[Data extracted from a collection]
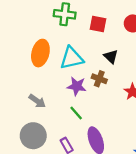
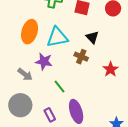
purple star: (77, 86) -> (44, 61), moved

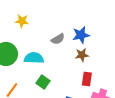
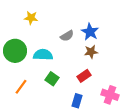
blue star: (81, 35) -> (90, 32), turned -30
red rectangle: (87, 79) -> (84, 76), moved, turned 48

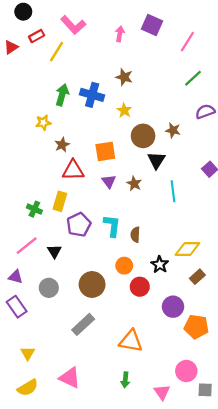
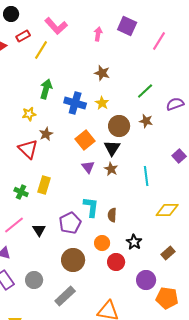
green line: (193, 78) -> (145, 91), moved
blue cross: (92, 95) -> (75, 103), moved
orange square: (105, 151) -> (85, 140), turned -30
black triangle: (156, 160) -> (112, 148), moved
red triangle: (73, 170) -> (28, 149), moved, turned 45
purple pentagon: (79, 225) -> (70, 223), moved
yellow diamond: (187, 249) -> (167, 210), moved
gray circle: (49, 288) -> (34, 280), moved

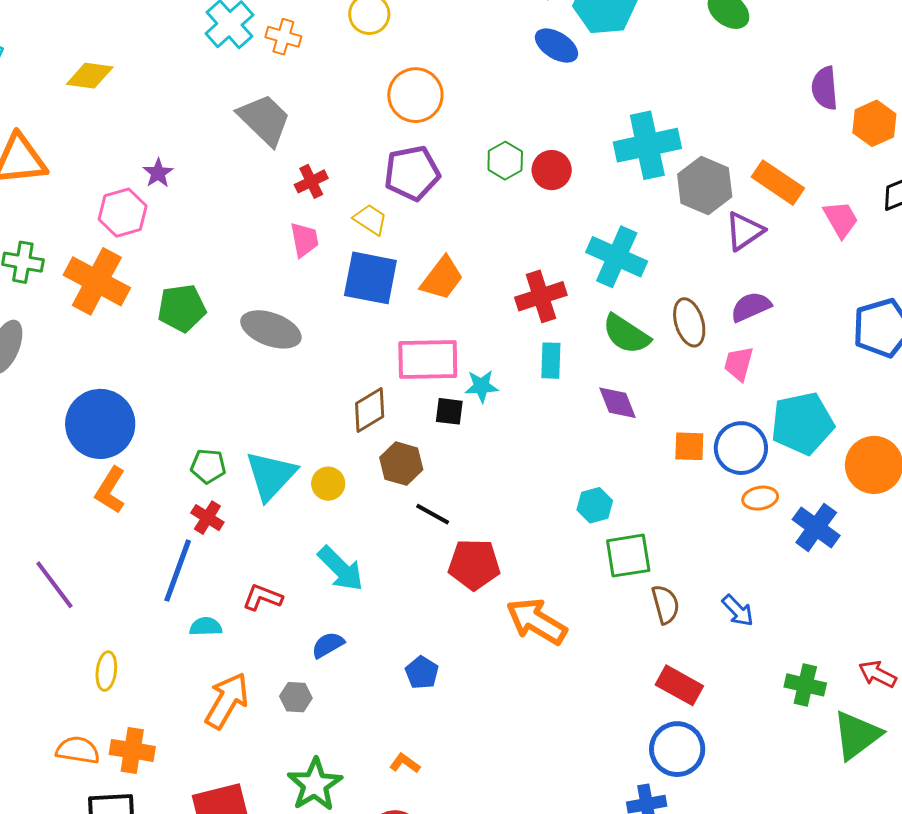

Assigned task => Write out the data word for word. Any picture is to be skipped.

Problem solution =>
purple star: (77, 86) -> (44, 61), moved

blue star: (81, 35) -> (90, 32), turned -30
red rectangle: (87, 79) -> (84, 76), moved, turned 48

green line: (193, 78) -> (145, 91), moved
blue cross: (92, 95) -> (75, 103), moved
orange square: (105, 151) -> (85, 140), turned -30
black triangle: (156, 160) -> (112, 148), moved
red triangle: (73, 170) -> (28, 149), moved, turned 45
purple pentagon: (79, 225) -> (70, 223), moved
yellow diamond: (187, 249) -> (167, 210), moved
gray circle: (49, 288) -> (34, 280), moved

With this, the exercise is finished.